> Goal of the exercise:
Reproduce the section of the listing that begins at the line containing "C102: 2.2uF (plus" and finishes at the line containing "L104: none -> 22mH (3V3, LX)". Include both end lines and nothing beyond them.

> Given records:
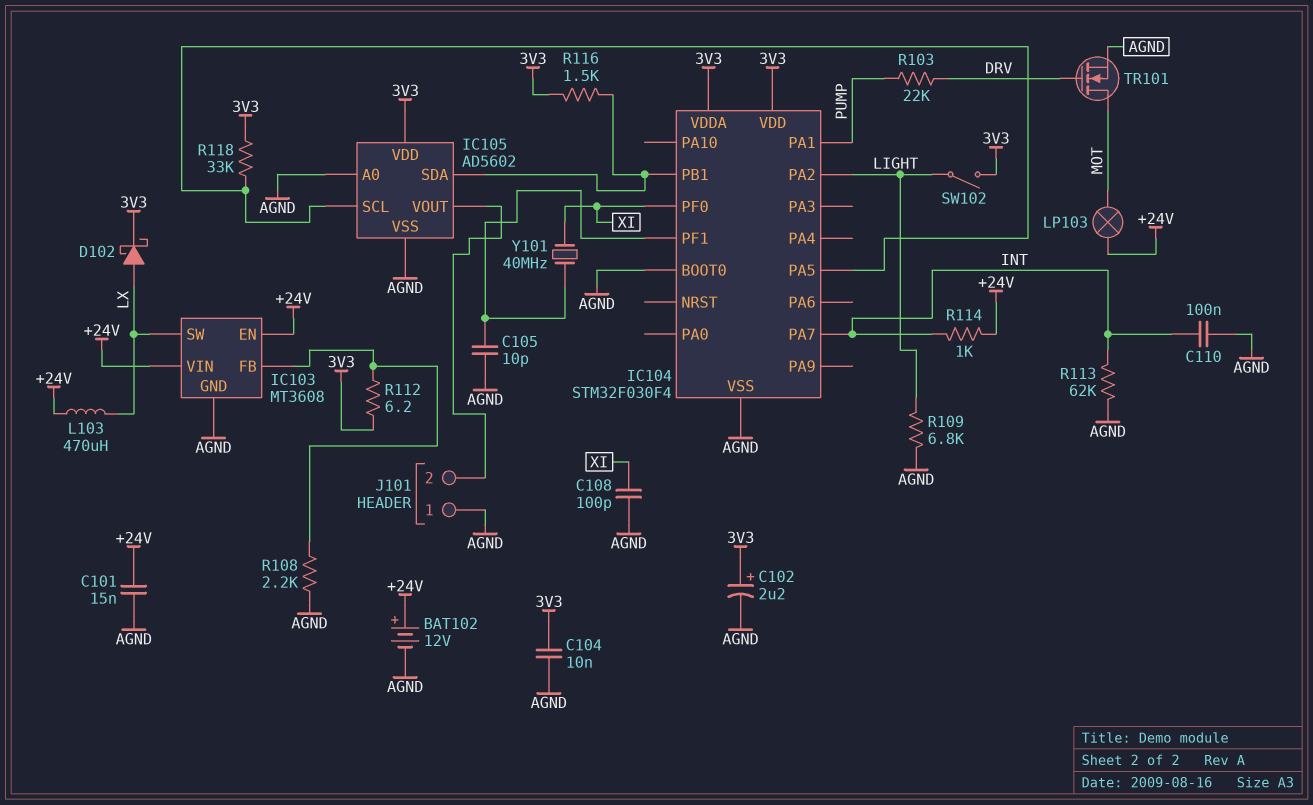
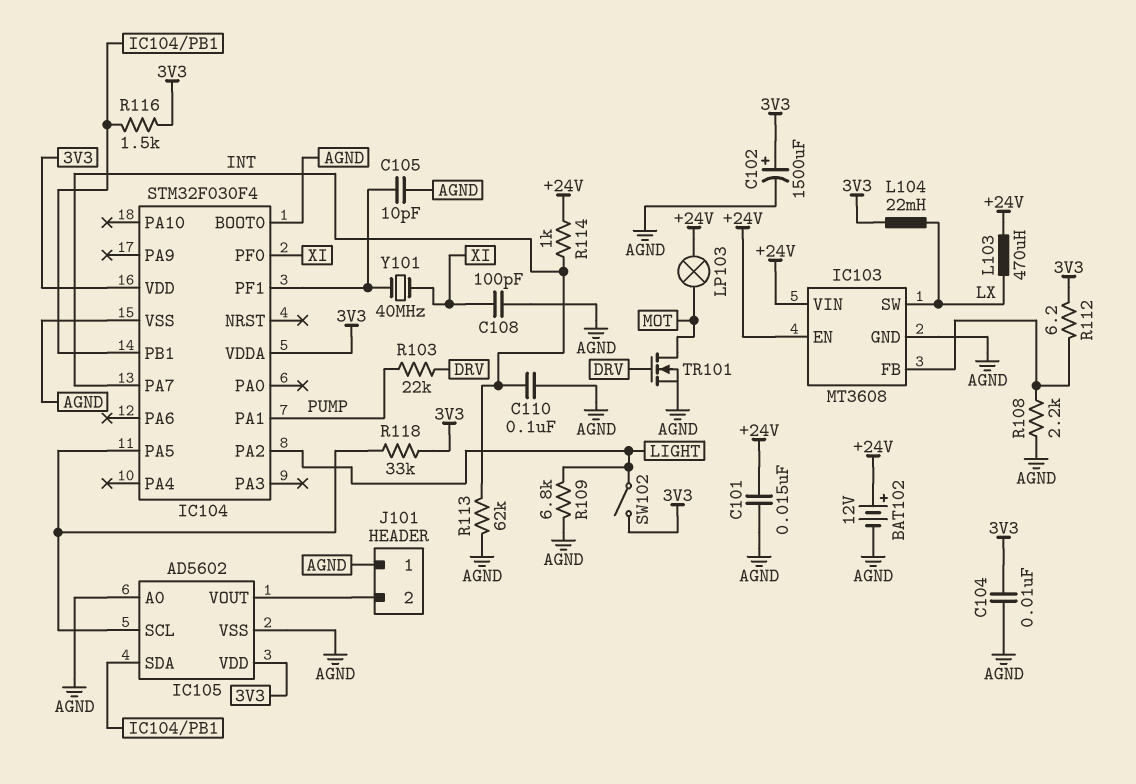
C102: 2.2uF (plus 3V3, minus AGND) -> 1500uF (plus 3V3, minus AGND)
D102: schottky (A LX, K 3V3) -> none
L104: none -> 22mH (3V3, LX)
==
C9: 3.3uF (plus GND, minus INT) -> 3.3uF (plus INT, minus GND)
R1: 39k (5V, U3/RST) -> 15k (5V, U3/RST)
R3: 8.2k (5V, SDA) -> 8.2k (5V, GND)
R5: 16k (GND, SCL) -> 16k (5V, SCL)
...
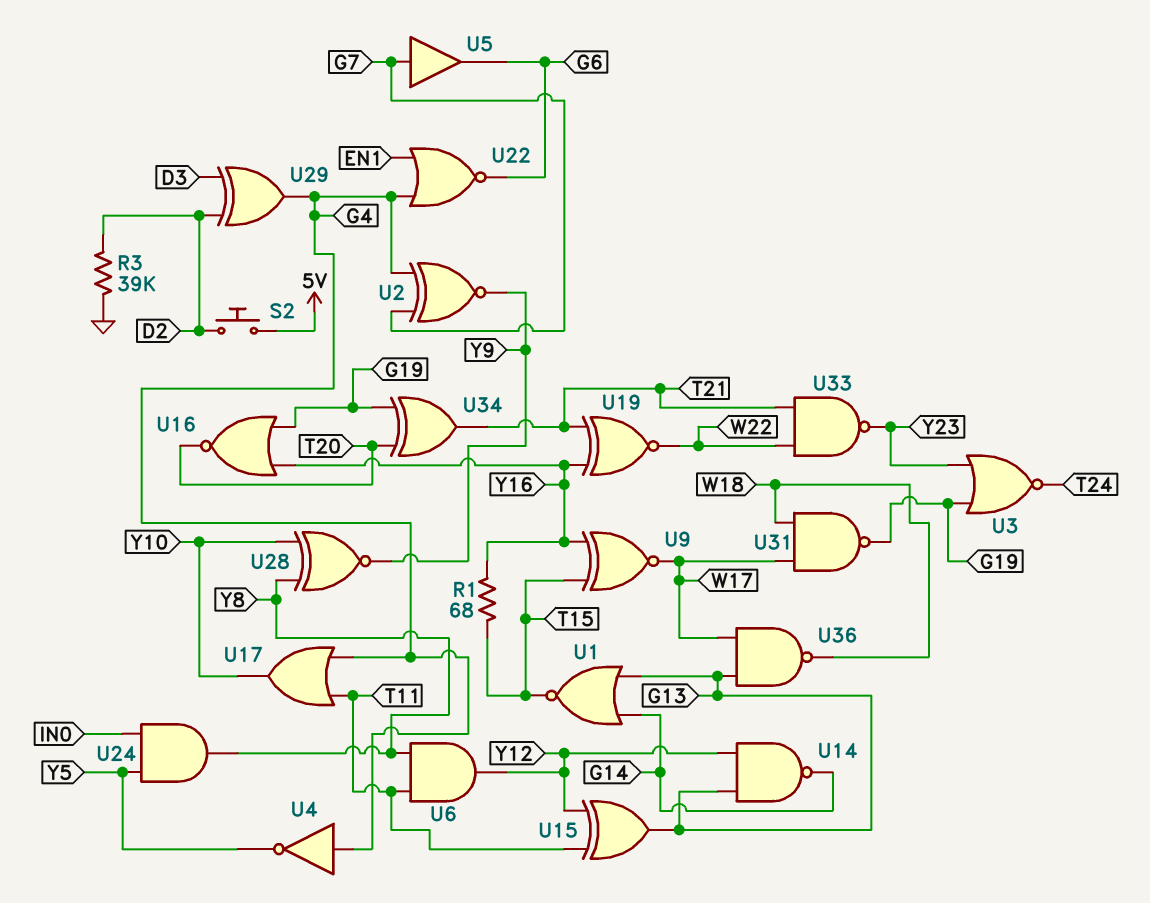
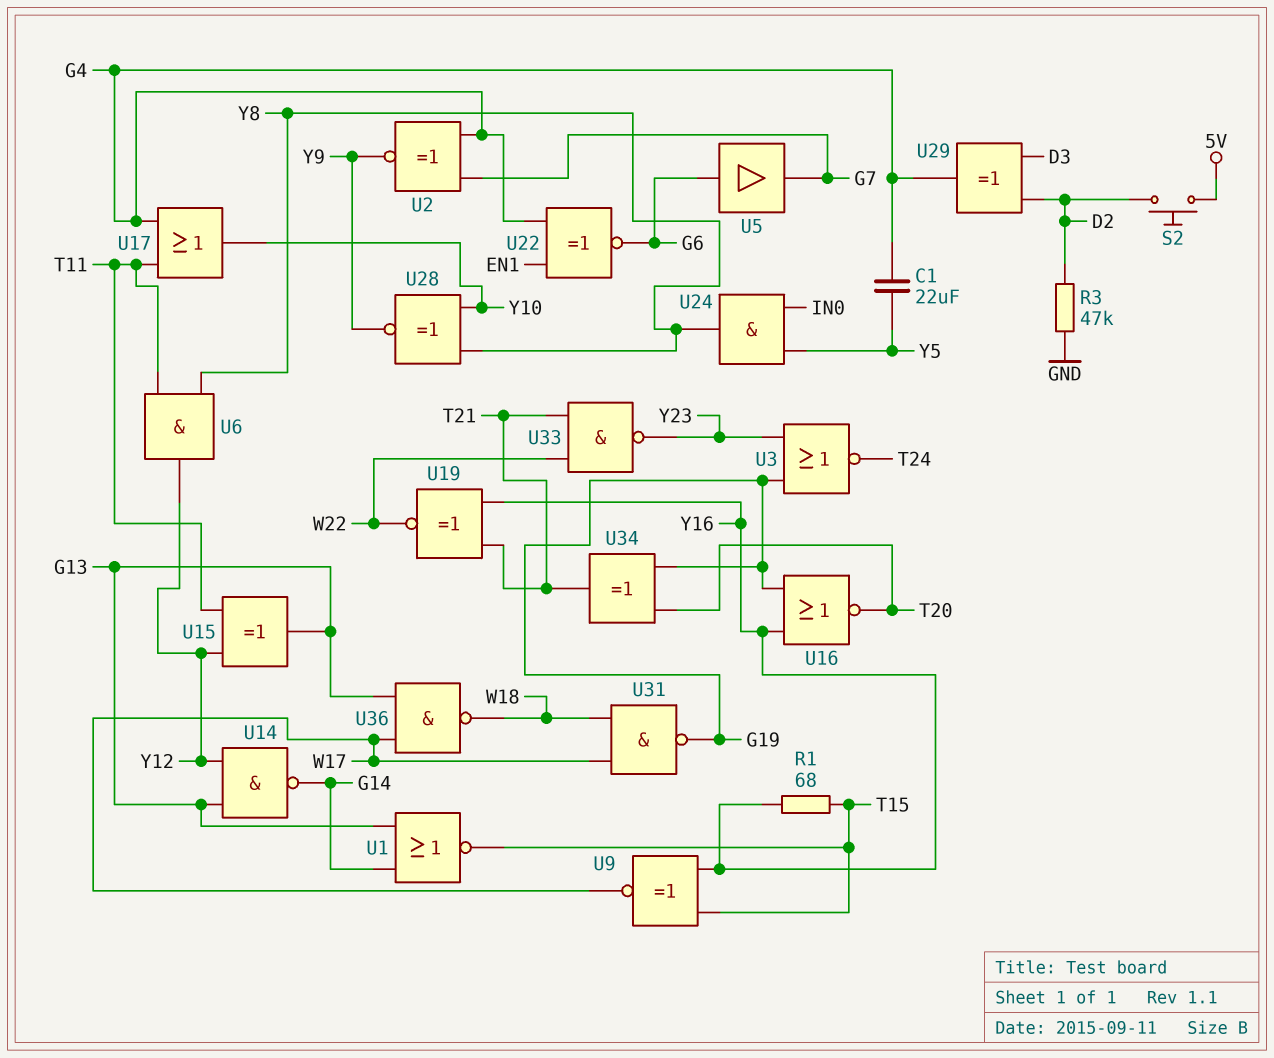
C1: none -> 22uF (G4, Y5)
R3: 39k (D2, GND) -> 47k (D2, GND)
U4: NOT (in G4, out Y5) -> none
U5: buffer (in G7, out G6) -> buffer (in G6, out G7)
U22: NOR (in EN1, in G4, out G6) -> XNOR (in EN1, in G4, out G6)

> Answer to the exercise:
C102: 2.2uF (plus 3V3, minus AGND) -> 1500uF (plus 3V3, minus AGND)
D102: schottky (A LX, K 3V3) -> none
L104: none -> 22mH (3V3, LX)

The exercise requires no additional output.